--- What you will do ---
Omit any pictures, and restate word for word only the lines from the one with "pink strawberry [205,277,247,313] -> none" through the end of the data below.
======== Data records ========
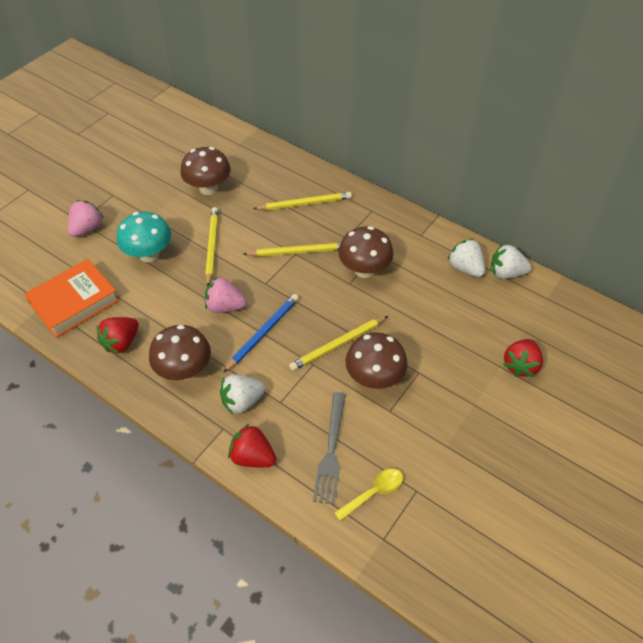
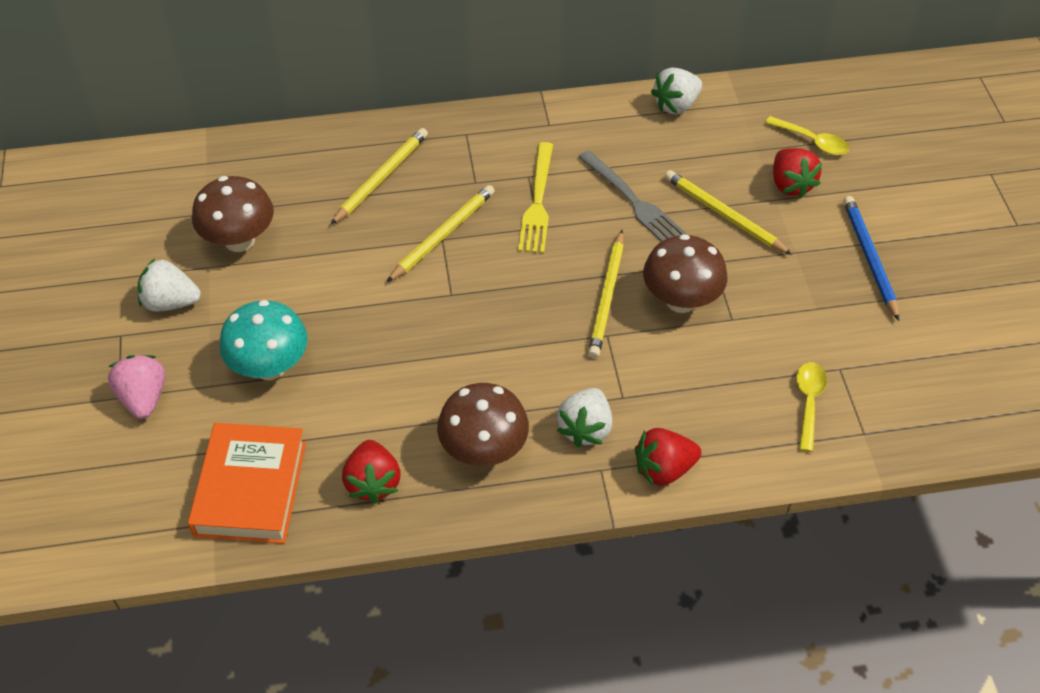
camera: 45 degrees left, 0 degrees up
yellow pencil [205,207,218,287] -> yellow pencil moved to [665,170,792,255]
pink strawberry [205,277,247,313] -> none
blue pencil [223,294,299,373] -> blue pencil moved to [843,196,899,321]
grey fork [313,392,346,505] -> grey fork moved to [578,150,687,242]
brown mushroom [338,226,394,278] -> yellow fork [518,142,553,253]
white strawberry [448,239,485,277] -> white strawberry moved to [138,258,201,312]
none -> yellow spoon [765,116,849,155]

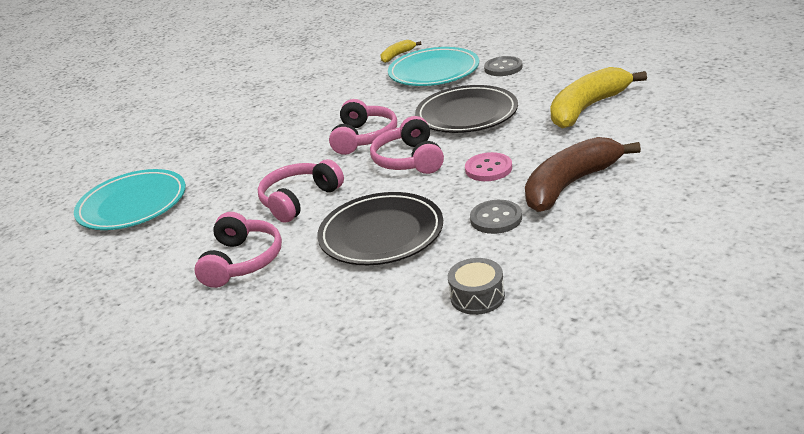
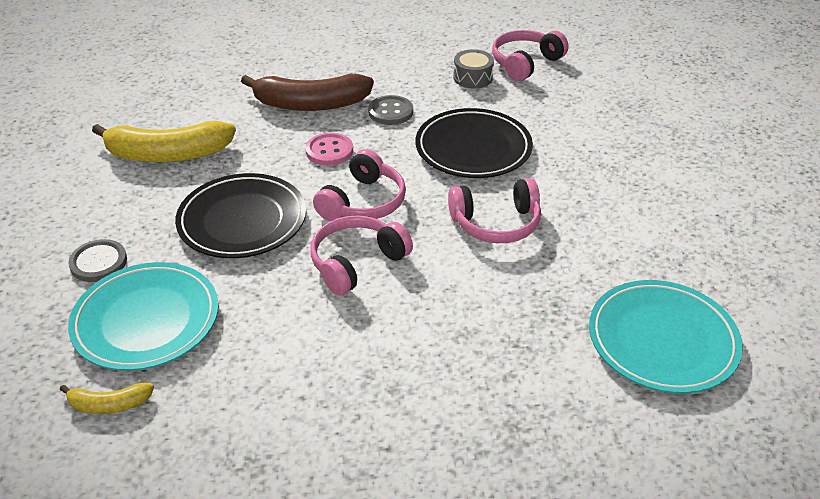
camera: 145 degrees left, 10 degrees up
pink headphones [194,212,282,288] -> pink headphones moved to [492,30,569,81]

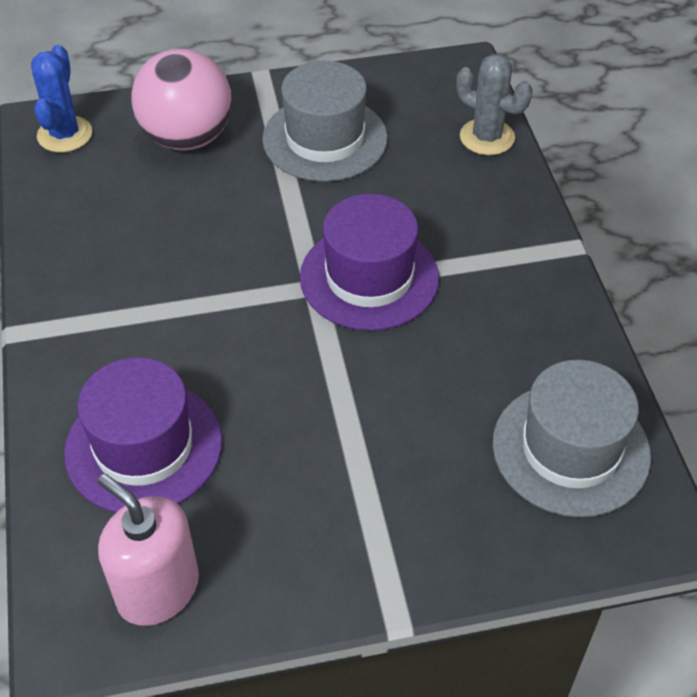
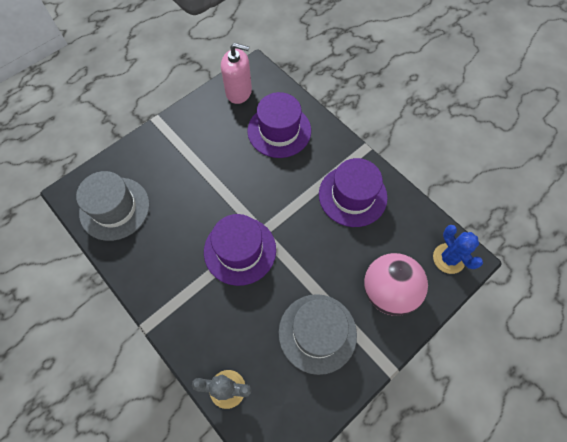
camera: 150 degrees right, 15 degrees up
none -> purple hat [319,158,387,227]

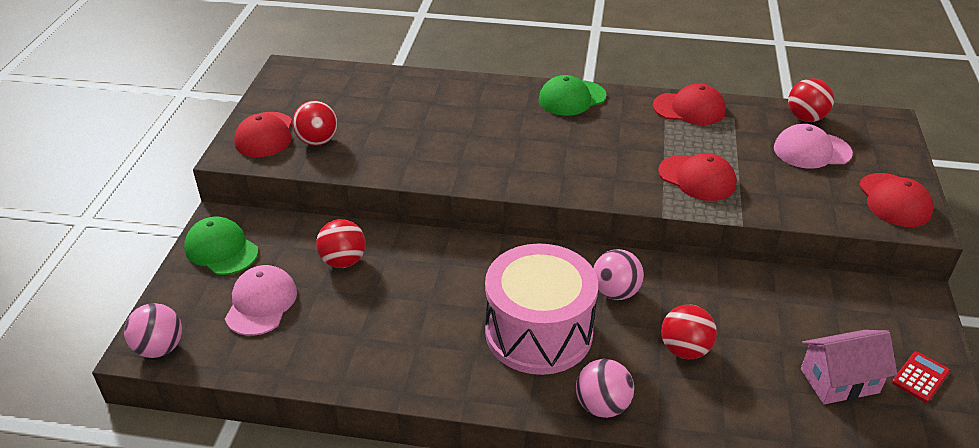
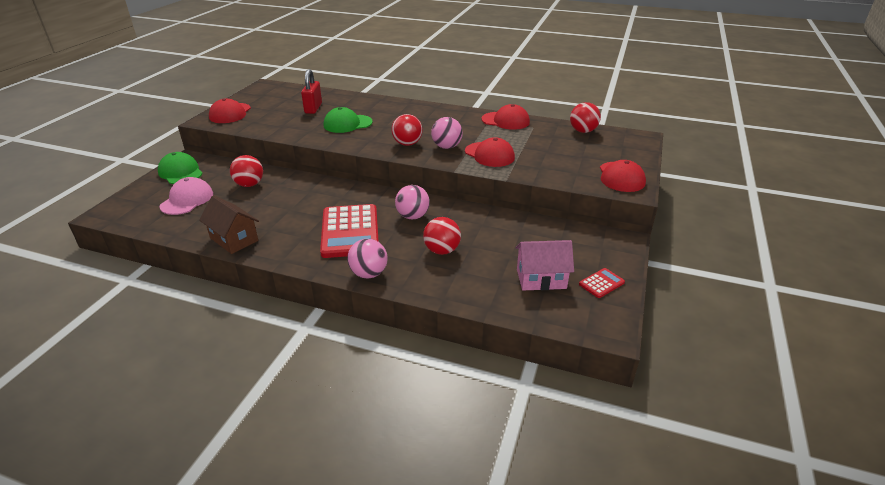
camera: 10 degrees right, 5 degrees down
pink ball [124,303,182,358] -> pink ball moved to [431,117,463,149]
red ball [292,101,338,146] -> red ball moved to [391,114,422,146]
pink drum [485,243,598,375] -> red calculator [320,204,379,258]
green cap [538,75,607,116] -> green cap moved to [324,107,373,133]
pink cap [774,124,853,169] -> none
none -> brown house [199,195,259,254]
none -> red padlock [301,69,322,114]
========
--- Response ---
pink strawberry [205,277,247,313] -> none
blue pencil [223,294,299,373] -> blue pencil moved to [843,196,899,321]
grey fork [313,392,346,505] -> grey fork moved to [578,150,687,242]
brown mushroom [338,226,394,278] -> yellow fork [518,142,553,253]
white strawberry [448,239,485,277] -> white strawberry moved to [138,258,201,312]
none -> yellow spoon [765,116,849,155]

camera: 145 degrees left, 10 degrees up
pink headphones [194,212,282,288] -> pink headphones moved to [492,30,569,81]

camera: 150 degrees right, 15 degrees up
none -> purple hat [319,158,387,227]

camera: 10 degrees right, 5 degrees down
pink ball [124,303,182,358] -> pink ball moved to [431,117,463,149]
red ball [292,101,338,146] -> red ball moved to [391,114,422,146]
pink drum [485,243,598,375] -> red calculator [320,204,379,258]
green cap [538,75,607,116] -> green cap moved to [324,107,373,133]
pink cap [774,124,853,169] -> none
none -> brown house [199,195,259,254]
none -> red padlock [301,69,322,114]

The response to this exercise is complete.